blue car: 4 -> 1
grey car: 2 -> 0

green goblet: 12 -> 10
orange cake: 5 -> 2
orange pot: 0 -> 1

# # # #

• What to work on: Reproduce exactly the line that holds "grey car: 2 -> 0", then every line after it, ending with the final line of the records above.

• Task answer:
grey car: 2 -> 0

green goblet: 12 -> 10
orange cake: 5 -> 2
orange pot: 0 -> 1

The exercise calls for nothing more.